Coordinate-based change listings
--- START ---
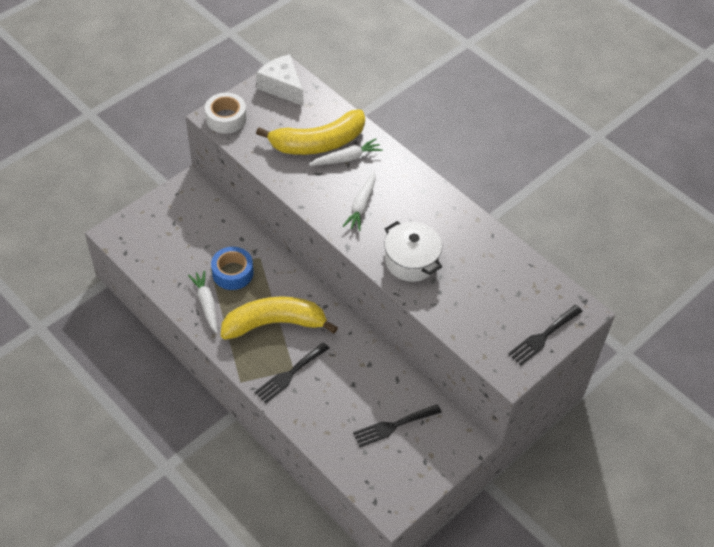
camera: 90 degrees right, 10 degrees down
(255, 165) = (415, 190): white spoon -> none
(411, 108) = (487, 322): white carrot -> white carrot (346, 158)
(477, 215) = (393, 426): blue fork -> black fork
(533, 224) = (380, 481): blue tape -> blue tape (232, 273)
--- END ---
EXERCISE DETAILS> Each line holding "blue" in the records should be copied out.

WRITTEN SOLUTION>
(477, 215) = (393, 426): blue fork -> black fork
(533, 224) = (380, 481): blue tape -> blue tape (232, 273)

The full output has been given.